=== Your task ===
In how many lines of the listing below does the word "motorway" occur? Say only the number.

=== Record excerpts ===
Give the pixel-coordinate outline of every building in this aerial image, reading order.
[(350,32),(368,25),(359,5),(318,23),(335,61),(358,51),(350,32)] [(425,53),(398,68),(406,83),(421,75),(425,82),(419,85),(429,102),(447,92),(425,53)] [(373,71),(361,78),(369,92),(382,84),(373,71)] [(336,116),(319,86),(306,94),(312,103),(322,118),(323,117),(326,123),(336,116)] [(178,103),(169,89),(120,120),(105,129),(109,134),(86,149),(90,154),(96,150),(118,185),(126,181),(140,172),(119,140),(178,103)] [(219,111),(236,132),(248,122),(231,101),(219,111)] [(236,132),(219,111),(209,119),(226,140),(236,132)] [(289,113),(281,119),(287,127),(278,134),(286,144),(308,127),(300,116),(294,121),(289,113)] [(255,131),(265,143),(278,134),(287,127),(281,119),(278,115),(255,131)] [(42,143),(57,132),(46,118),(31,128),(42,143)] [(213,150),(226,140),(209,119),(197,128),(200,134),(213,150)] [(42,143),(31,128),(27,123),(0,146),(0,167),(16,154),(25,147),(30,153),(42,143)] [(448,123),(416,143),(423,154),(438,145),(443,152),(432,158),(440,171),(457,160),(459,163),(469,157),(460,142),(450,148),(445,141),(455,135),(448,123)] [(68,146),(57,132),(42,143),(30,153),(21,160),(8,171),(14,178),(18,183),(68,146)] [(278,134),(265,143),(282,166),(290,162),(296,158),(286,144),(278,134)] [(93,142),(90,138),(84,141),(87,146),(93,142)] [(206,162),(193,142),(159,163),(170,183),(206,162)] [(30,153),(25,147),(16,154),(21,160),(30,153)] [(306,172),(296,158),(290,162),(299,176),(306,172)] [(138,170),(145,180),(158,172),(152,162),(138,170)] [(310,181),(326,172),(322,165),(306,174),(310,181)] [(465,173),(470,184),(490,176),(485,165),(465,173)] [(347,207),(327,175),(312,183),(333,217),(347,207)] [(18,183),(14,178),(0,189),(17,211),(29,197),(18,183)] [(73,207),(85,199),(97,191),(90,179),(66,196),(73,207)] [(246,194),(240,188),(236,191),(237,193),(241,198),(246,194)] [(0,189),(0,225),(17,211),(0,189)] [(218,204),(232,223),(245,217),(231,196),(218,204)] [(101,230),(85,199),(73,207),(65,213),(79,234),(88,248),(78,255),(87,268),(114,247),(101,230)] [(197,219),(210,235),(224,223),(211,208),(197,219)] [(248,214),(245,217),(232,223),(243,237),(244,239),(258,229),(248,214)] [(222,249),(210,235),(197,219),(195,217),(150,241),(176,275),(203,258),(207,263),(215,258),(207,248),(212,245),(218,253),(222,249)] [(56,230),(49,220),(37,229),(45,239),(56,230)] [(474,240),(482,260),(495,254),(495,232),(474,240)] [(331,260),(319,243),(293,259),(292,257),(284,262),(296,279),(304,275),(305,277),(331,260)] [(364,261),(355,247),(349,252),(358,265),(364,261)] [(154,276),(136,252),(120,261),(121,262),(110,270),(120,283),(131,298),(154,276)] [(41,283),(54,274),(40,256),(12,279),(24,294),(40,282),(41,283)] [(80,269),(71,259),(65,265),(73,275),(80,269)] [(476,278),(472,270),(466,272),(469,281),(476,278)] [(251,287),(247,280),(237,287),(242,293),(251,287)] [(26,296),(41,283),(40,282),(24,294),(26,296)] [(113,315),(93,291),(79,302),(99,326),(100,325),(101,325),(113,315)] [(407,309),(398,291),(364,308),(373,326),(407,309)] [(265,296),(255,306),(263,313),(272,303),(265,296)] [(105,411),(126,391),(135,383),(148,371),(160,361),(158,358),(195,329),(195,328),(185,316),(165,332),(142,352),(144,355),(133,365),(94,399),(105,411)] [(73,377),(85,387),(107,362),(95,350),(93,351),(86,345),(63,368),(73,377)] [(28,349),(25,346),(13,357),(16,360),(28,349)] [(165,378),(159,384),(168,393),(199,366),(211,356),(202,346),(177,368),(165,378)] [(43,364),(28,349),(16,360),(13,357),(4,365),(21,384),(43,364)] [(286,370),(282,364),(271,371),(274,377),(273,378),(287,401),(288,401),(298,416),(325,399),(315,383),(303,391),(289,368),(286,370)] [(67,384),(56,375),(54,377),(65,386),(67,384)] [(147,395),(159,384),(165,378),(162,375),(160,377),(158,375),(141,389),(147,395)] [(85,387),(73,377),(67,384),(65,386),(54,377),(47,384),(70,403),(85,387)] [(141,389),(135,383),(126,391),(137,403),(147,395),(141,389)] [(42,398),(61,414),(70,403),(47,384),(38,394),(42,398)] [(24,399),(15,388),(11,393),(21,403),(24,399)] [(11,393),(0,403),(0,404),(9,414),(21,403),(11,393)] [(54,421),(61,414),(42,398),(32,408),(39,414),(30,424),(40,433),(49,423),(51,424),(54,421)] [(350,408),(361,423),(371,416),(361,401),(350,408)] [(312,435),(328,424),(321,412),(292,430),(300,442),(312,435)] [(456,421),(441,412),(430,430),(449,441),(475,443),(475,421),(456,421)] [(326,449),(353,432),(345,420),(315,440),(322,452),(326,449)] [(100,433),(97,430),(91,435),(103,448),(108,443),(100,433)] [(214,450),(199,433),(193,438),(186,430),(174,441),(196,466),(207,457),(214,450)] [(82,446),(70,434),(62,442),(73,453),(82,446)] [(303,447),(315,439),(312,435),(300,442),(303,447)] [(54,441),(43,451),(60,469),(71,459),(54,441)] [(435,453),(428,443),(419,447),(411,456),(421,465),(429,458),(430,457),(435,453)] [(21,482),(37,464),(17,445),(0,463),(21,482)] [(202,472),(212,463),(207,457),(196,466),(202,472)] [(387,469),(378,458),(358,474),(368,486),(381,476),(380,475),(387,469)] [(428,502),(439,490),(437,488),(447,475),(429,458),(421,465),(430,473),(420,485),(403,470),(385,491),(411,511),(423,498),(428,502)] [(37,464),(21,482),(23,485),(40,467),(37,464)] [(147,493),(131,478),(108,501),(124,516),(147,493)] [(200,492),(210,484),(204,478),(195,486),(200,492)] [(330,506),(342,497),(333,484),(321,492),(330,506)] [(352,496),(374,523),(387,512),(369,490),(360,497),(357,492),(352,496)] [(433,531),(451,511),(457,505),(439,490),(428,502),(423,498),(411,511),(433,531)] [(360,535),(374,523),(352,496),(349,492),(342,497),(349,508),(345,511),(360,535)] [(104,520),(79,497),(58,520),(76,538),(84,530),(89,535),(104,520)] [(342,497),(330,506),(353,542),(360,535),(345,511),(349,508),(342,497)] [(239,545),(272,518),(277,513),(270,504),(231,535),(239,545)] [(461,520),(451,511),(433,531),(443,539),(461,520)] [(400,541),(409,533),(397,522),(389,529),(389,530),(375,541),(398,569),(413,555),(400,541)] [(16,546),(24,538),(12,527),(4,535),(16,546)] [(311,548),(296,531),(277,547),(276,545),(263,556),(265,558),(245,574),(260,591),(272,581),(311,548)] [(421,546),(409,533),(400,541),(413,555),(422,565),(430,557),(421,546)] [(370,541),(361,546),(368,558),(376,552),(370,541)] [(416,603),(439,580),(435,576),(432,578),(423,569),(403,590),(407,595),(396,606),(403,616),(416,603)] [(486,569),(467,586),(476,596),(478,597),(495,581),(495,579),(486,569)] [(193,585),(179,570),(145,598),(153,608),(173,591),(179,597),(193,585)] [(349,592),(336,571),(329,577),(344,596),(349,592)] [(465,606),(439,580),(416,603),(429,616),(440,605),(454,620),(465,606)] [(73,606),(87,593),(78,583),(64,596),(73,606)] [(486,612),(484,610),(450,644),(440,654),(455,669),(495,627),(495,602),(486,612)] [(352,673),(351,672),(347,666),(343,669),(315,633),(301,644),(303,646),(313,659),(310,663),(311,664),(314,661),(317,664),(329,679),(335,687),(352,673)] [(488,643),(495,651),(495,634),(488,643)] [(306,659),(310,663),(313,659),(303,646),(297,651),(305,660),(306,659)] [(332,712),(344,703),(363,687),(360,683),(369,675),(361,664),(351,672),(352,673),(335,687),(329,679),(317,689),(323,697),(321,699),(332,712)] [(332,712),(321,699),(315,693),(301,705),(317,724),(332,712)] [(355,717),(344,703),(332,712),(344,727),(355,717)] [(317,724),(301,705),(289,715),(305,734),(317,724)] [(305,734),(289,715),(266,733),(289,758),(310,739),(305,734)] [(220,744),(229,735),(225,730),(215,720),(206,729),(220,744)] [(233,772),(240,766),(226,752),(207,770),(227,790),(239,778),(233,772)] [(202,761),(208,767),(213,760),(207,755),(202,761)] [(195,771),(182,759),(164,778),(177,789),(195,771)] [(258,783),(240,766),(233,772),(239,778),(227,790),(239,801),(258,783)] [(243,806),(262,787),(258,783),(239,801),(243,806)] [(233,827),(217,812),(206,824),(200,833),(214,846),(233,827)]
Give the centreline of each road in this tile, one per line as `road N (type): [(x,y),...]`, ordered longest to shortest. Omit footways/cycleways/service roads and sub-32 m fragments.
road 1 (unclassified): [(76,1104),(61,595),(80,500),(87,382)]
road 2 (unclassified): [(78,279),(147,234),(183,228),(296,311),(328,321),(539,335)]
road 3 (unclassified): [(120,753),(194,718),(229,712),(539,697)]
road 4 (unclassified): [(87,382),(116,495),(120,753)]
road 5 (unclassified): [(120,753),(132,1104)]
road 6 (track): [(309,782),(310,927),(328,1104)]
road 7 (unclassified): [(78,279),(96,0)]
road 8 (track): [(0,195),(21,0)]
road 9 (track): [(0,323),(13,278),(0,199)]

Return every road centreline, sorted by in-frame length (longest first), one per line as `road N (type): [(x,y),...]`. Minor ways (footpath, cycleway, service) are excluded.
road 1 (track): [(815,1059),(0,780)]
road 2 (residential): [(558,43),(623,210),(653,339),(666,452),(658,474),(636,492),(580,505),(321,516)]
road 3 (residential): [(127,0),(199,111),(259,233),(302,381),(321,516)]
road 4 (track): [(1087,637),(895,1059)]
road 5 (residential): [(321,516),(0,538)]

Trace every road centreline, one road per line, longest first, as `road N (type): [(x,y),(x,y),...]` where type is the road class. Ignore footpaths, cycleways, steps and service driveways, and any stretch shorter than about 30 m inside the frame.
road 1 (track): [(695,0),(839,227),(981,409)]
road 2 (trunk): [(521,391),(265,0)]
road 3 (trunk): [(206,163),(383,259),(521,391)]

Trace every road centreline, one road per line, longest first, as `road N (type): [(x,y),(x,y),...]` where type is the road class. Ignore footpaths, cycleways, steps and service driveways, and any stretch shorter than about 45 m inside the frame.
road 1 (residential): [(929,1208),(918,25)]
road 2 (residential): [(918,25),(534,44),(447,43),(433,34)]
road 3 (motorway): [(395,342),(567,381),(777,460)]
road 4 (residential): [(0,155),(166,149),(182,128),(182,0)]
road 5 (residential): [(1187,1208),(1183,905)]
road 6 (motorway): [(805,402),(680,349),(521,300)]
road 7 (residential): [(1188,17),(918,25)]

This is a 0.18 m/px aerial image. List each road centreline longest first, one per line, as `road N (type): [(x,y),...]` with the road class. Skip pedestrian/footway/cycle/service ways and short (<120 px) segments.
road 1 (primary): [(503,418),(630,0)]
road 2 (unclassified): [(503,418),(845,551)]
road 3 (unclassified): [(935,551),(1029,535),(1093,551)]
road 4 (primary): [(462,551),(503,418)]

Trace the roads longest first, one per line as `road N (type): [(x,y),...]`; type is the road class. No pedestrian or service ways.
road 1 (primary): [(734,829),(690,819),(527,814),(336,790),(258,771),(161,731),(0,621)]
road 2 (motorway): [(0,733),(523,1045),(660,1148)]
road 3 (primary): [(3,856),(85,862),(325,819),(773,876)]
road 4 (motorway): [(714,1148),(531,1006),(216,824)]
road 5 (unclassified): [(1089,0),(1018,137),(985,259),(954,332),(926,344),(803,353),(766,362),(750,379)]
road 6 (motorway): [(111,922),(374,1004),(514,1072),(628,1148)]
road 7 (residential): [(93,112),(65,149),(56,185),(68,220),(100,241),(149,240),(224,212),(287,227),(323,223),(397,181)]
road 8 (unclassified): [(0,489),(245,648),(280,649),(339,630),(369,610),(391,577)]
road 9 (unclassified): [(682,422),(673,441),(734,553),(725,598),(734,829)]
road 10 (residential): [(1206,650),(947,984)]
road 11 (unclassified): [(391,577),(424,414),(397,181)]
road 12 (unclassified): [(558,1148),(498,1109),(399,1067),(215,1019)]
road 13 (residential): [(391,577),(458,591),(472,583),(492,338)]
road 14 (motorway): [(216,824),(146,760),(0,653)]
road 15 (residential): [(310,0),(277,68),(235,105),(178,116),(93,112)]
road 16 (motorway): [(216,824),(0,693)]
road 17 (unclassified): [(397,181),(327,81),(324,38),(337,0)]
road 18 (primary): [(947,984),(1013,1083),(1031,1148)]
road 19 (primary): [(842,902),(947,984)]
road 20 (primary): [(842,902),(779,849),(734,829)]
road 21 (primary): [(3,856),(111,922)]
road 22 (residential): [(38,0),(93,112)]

=== Written response ===
7